**What to do**
Print verbatim the lines of the entries from the one containing "black vase [84,93,131,158]" to the last, inclusive, and no others.

**Data**
◆ ◆ ◆ ◆ ◆ ◆ ◆

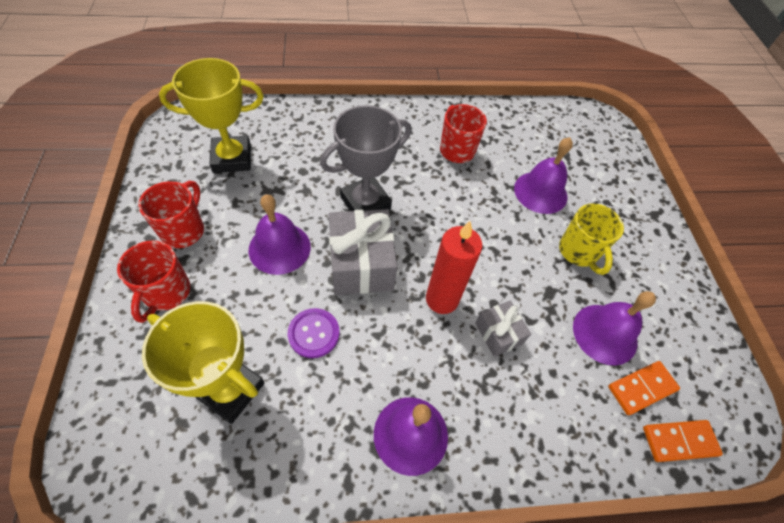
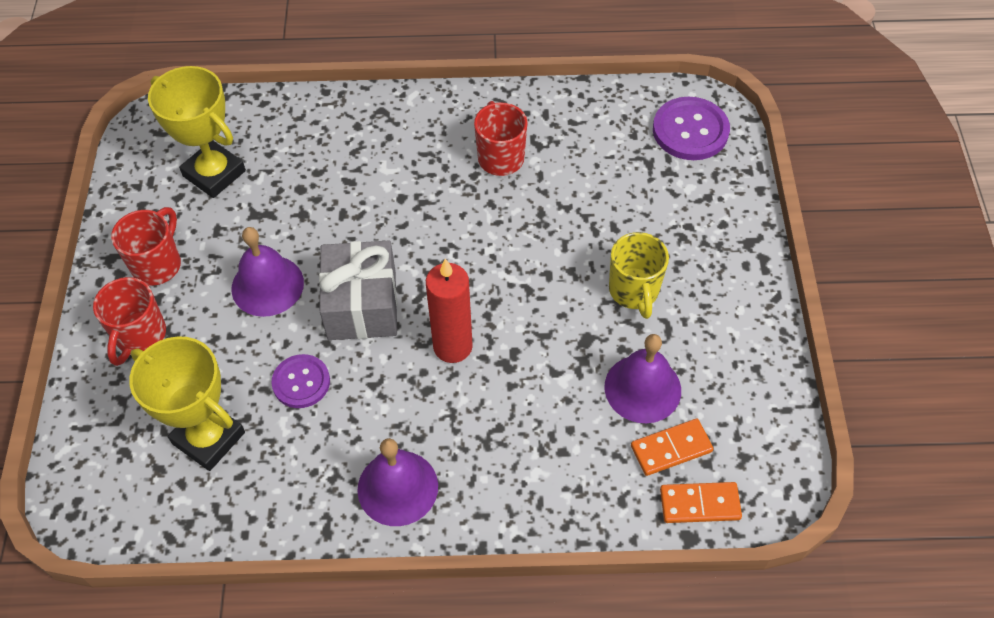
camera: 10 degrees right, 0 degrees up
yellow trophy [159,58,264,173] -> yellow trophy turned 45 degrees clockwise [148,66,246,198]
grey trophy [320,105,411,211] -> none
grey gift [475,301,531,357] -> none
purple bell [514,137,573,214] -> none
none -> purple button [653,97,730,160]

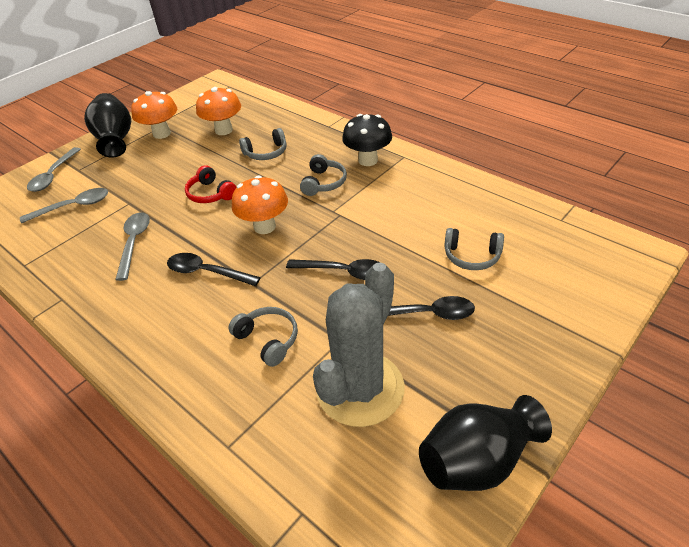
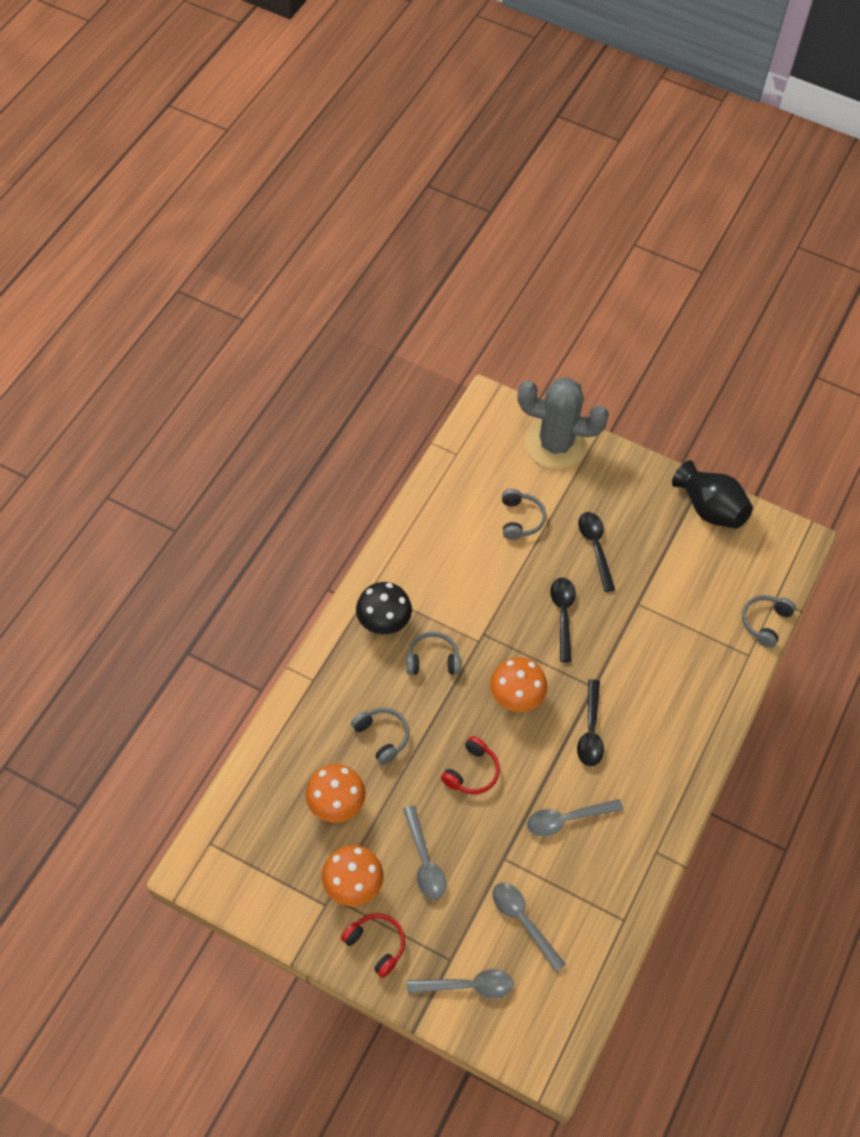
camera: 110 degrees left, 15 degrees up
black vase [84,93,131,158] -> red headphones [341,913,405,978]
grey headphones [229,307,298,367] -> grey headphones moved to [742,595,796,648]
grey cactus [313,262,404,427] -> grey cactus moved to [517,377,609,470]
none -> grey spoon [403,805,446,900]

◆ ◆ ◆ ◆ ◆ ◆ ◆

**Finished exercise**
black vase [84,93,131,158] -> red headphones [341,913,405,978]
grey headphones [229,307,298,367] -> grey headphones moved to [742,595,796,648]
grey cactus [313,262,404,427] -> grey cactus moved to [517,377,609,470]
none -> grey spoon [403,805,446,900]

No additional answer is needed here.